→ **Exercise requirements**
An exact copy of every entry is the answer here, with no pictures.

━━━━━ The data

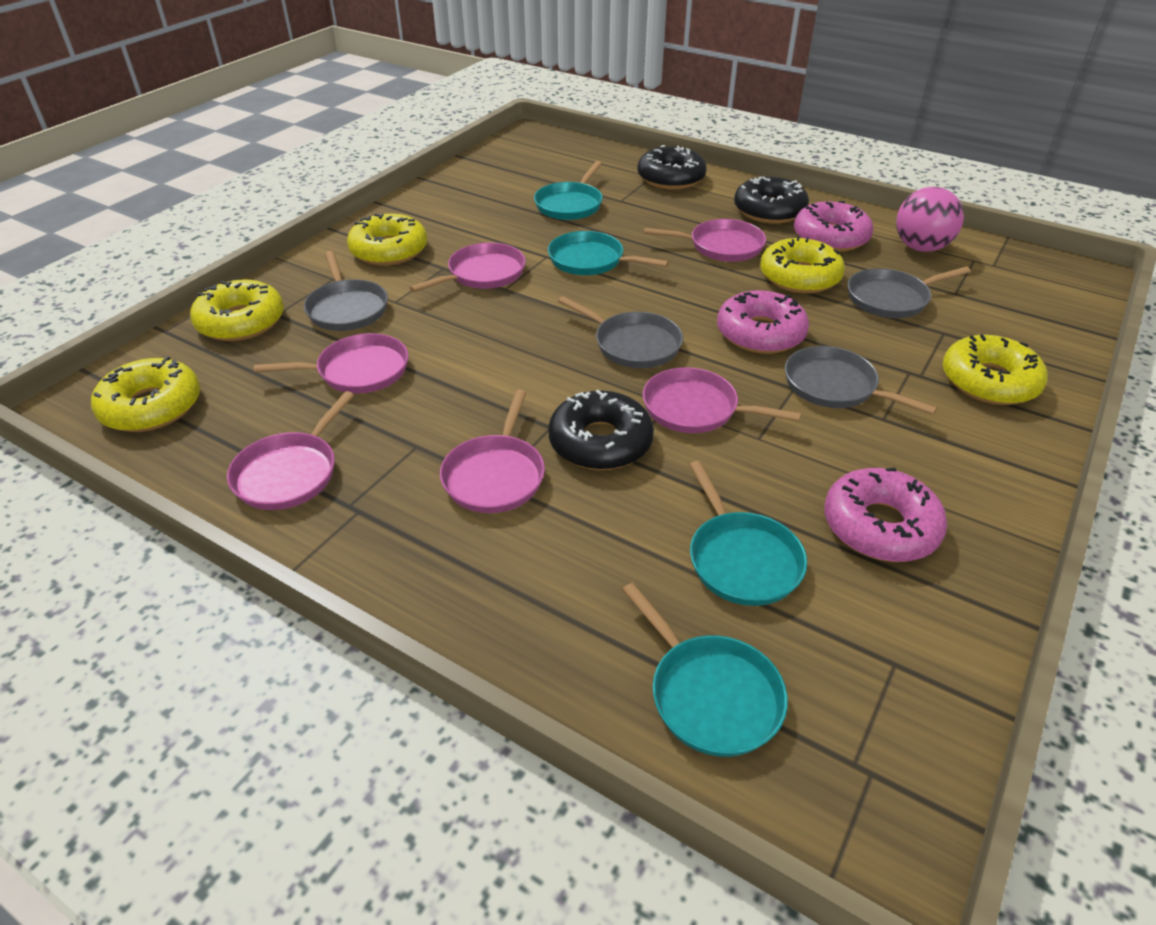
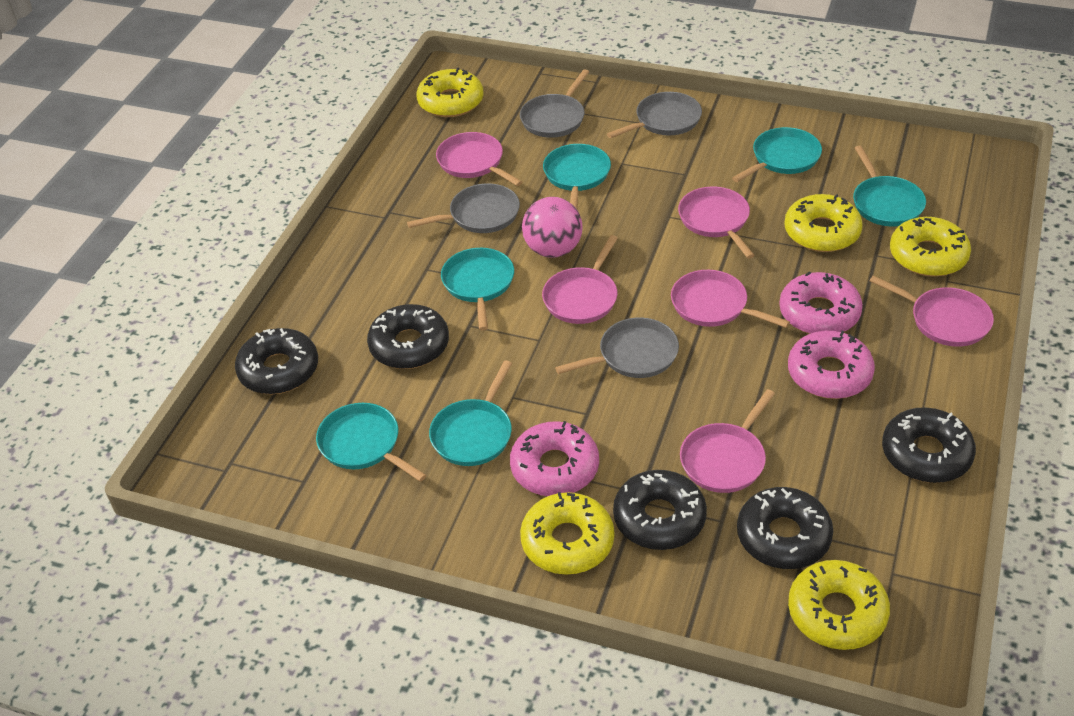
black donut: 3 -> 5
turquoise pan: 4 -> 6

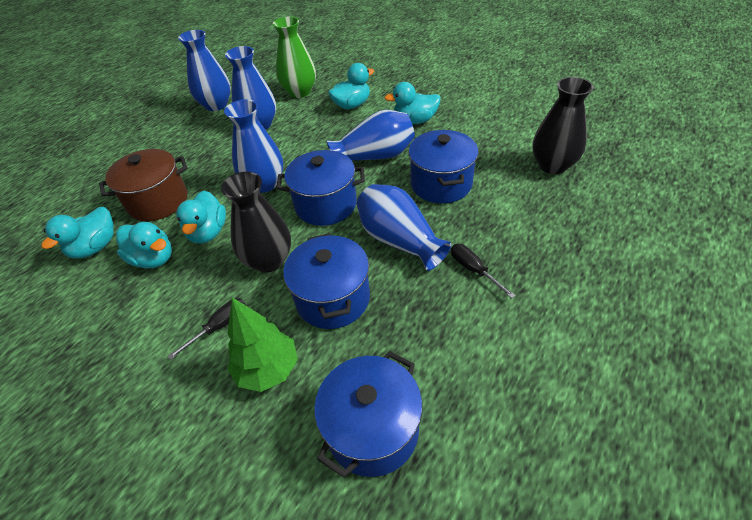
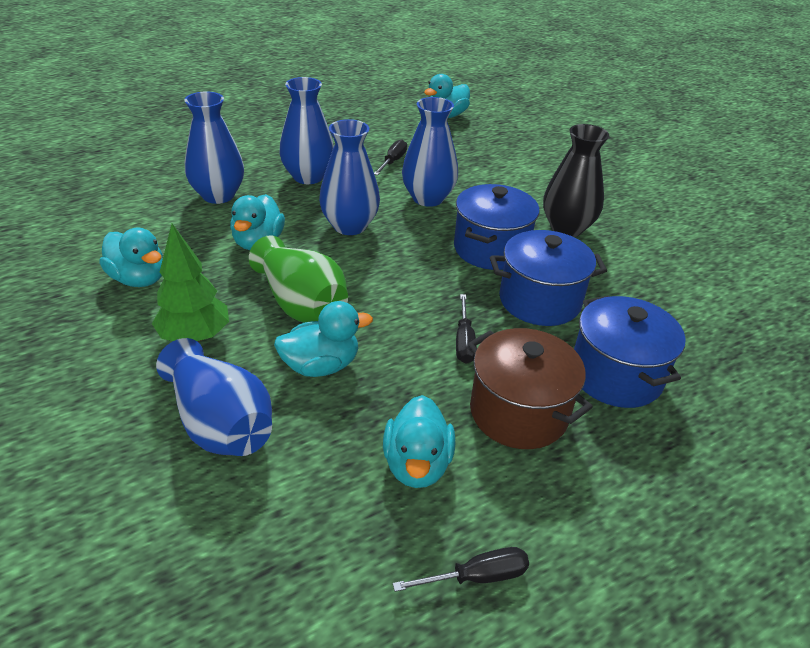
black screwdriver: 2 -> 3
black vase: 2 -> 1
blue pot: 4 -> 3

━━━━━━━━━━

→ **Solution below**
black donut: 3 -> 5
turquoise pan: 4 -> 6

black screwdriver: 2 -> 3
black vase: 2 -> 1
blue pot: 4 -> 3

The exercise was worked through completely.